◆ **Brief**: Wherever the word "degrees" appears in a line of the records, copy that line.

◆ **Input**:
+===+

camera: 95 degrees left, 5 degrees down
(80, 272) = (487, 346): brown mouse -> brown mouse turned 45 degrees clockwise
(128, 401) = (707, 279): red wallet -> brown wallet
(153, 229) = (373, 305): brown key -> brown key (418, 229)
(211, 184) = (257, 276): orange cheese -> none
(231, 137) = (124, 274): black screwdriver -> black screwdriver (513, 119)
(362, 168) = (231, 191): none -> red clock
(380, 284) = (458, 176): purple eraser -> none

+===+

◆ **Solved exercise**:
camera: 95 degrees left, 5 degrees down
(80, 272) = (487, 346): brown mouse -> brown mouse turned 45 degrees clockwise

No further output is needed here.